---------- STUDY MATERIAL ----------
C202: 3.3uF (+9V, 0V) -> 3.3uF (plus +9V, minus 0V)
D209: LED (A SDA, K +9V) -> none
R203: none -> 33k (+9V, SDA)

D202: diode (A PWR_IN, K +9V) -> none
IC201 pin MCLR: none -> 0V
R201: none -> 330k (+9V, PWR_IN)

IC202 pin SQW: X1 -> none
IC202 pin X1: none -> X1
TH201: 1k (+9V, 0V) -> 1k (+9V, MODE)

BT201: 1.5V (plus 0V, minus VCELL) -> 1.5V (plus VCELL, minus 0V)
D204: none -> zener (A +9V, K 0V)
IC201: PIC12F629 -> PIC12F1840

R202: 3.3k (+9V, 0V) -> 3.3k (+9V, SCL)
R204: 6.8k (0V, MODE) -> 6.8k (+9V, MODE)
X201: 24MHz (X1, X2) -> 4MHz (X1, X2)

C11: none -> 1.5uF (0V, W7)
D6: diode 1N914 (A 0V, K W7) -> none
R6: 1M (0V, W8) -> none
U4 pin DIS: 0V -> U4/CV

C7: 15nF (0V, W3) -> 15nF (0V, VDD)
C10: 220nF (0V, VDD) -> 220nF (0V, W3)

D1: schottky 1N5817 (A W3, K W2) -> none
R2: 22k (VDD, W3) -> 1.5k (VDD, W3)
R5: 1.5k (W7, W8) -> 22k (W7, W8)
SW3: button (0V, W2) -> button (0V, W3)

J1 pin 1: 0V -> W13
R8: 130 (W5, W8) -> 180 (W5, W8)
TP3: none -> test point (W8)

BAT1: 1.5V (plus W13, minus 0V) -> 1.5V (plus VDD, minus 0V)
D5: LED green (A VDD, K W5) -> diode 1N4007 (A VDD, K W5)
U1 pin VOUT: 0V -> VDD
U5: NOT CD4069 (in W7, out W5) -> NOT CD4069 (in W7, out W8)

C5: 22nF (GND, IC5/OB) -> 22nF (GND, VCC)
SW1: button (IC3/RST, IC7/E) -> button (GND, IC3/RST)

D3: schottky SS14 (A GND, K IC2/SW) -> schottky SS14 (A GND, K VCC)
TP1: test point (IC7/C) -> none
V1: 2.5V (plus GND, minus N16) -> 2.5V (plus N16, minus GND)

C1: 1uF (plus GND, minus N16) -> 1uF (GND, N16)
----------
### TASK PROMPT:
What you give back should be exactly the lines of the data above from the line with "R204: 6.8k (0V, MODE) -> 6.8k (+9V, MODE)" through the line with "TP3: none -> test point (W8)", both of those included, and nothing more.

### EXERCISE RESPONSE:
R204: 6.8k (0V, MODE) -> 6.8k (+9V, MODE)
X201: 24MHz (X1, X2) -> 4MHz (X1, X2)

C11: none -> 1.5uF (0V, W7)
D6: diode 1N914 (A 0V, K W7) -> none
R6: 1M (0V, W8) -> none
U4 pin DIS: 0V -> U4/CV

C7: 15nF (0V, W3) -> 15nF (0V, VDD)
C10: 220nF (0V, VDD) -> 220nF (0V, W3)

D1: schottky 1N5817 (A W3, K W2) -> none
R2: 22k (VDD, W3) -> 1.5k (VDD, W3)
R5: 1.5k (W7, W8) -> 22k (W7, W8)
SW3: button (0V, W2) -> button (0V, W3)

J1 pin 1: 0V -> W13
R8: 130 (W5, W8) -> 180 (W5, W8)
TP3: none -> test point (W8)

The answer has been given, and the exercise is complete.